EXERCISE | From the records below, print exactly the lines starting at the one containing "to (157, 538)" and ending at the one containing "(482, 487) x0.43", ends included, and nothing else.

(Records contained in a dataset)
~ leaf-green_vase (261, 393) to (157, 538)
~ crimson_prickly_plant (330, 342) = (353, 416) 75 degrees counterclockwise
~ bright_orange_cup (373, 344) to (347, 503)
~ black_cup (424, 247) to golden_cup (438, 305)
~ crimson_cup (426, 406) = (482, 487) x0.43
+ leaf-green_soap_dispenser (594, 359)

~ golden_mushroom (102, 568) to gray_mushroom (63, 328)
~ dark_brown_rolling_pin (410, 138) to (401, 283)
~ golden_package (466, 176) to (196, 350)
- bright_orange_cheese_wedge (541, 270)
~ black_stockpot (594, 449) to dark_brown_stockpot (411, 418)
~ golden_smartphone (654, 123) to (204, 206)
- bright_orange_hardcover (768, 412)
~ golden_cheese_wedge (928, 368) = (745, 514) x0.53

==

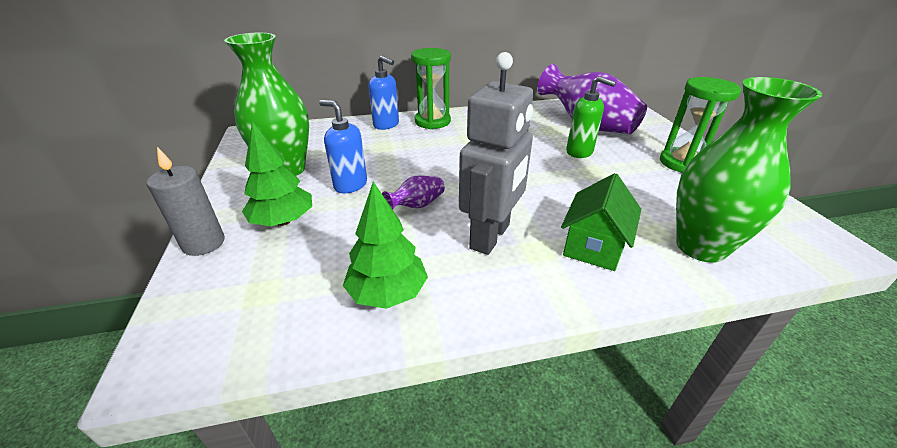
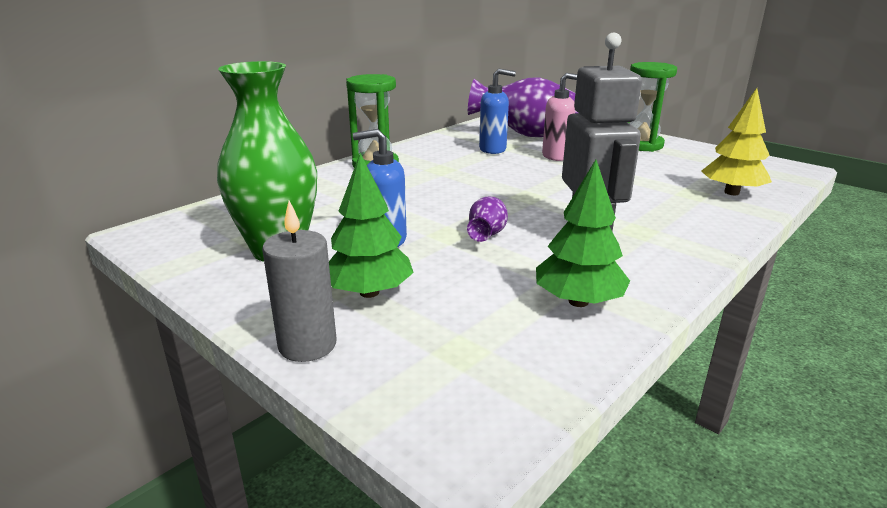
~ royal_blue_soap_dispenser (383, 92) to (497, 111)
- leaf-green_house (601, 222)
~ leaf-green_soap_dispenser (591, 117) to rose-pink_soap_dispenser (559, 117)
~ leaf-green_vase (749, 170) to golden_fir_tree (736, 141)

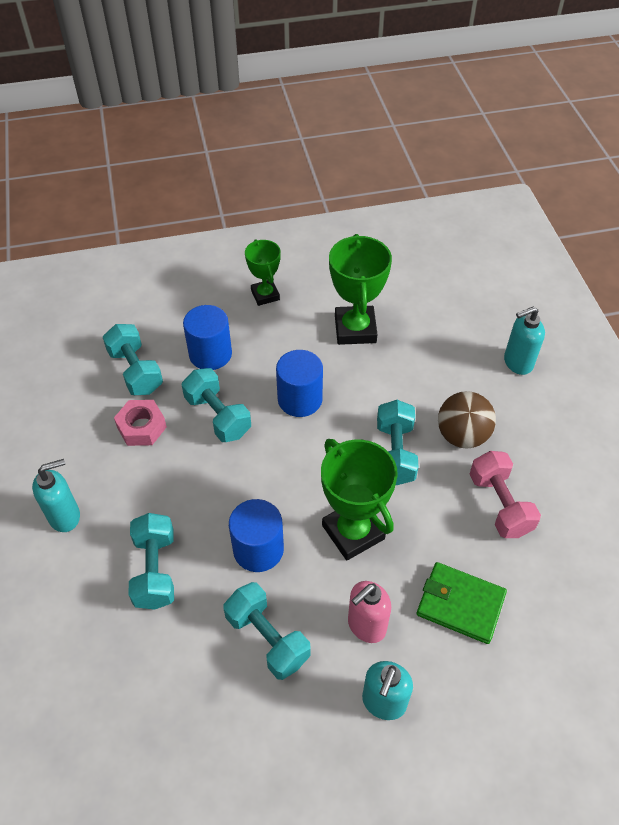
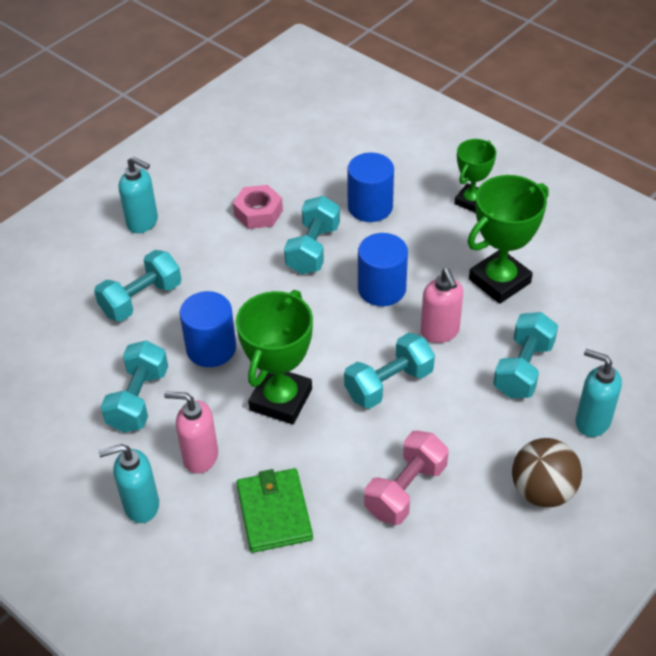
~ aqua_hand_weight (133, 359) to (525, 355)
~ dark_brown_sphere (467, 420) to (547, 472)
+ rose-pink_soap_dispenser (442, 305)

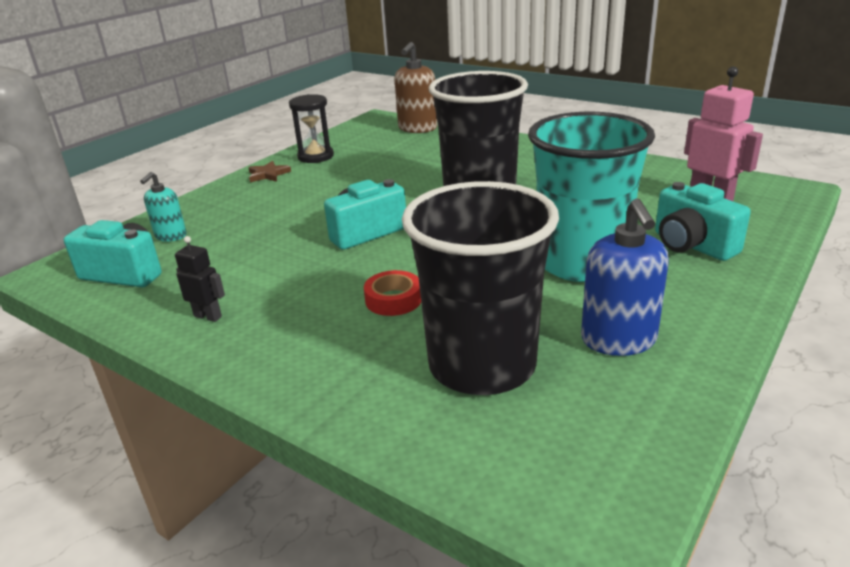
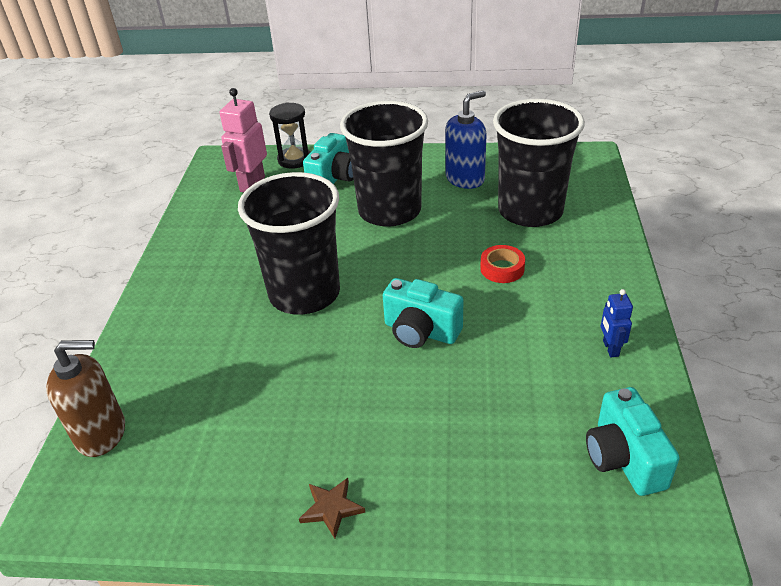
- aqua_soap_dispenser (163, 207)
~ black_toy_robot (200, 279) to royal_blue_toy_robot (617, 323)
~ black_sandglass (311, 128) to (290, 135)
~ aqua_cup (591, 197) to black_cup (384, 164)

YOUR SOLUTION |
~ leaf-green_vase (261, 393) to (157, 538)
~ crimson_prickly_plant (330, 342) = (353, 416) 75 degrees counterclockwise
~ bright_orange_cup (373, 344) to (347, 503)
~ black_cup (424, 247) to golden_cup (438, 305)
~ crimson_cup (426, 406) = (482, 487) x0.43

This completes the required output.